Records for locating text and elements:
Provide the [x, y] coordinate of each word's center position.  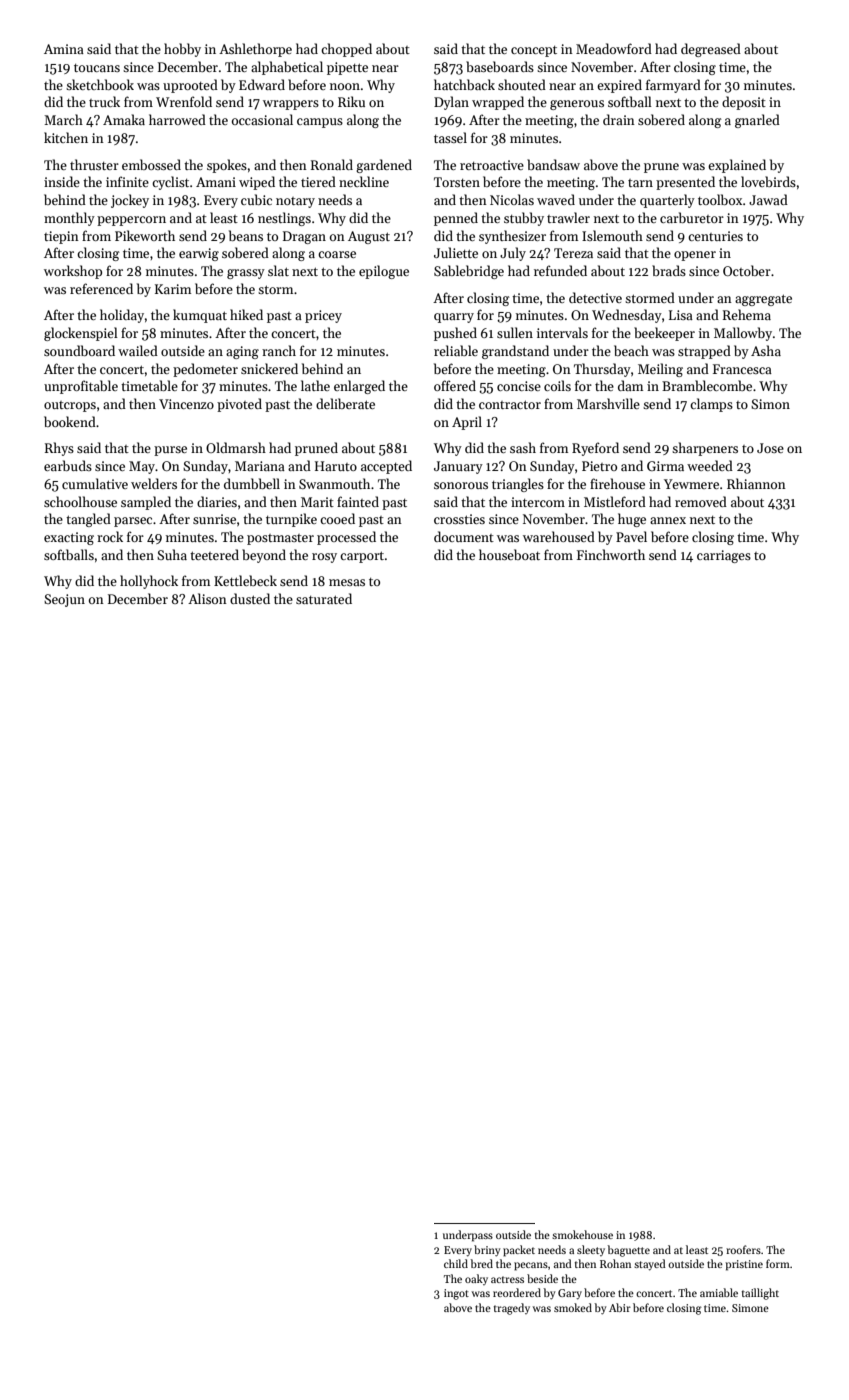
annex [668, 520]
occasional [262, 119]
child [456, 1263]
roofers [743, 1249]
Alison [207, 598]
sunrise [214, 519]
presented [685, 183]
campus [320, 123]
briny [487, 1251]
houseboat [509, 554]
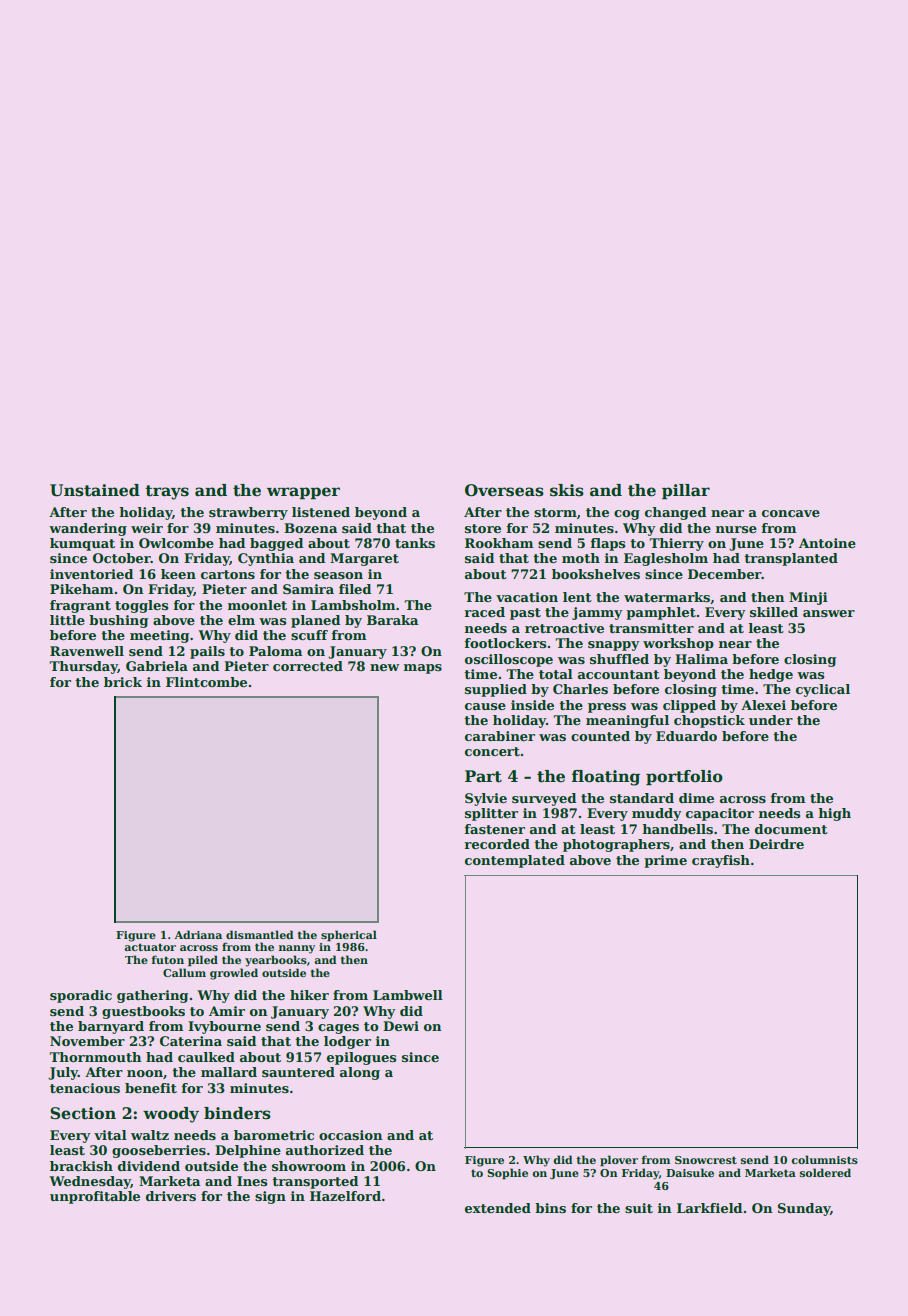  Describe the element at coordinates (95, 1197) in the page. I see `unprofitable` at that location.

* YOUR TASK *
Reproduce every record above word for word, leaving out the pictures.

* FULL RESPONSE *
Provide the [x, y] coordinate of each word's center position.  
annex [668, 520]
occasional [262, 119]
child [456, 1263]
roofers [743, 1249]
Alison [207, 598]
sunrise [214, 519]
presented [685, 183]
campus [320, 123]
briny [487, 1251]
houseboat [509, 554]
  Describe the element at coordinates (95, 1197) in the page. I see `unprofitable` at that location.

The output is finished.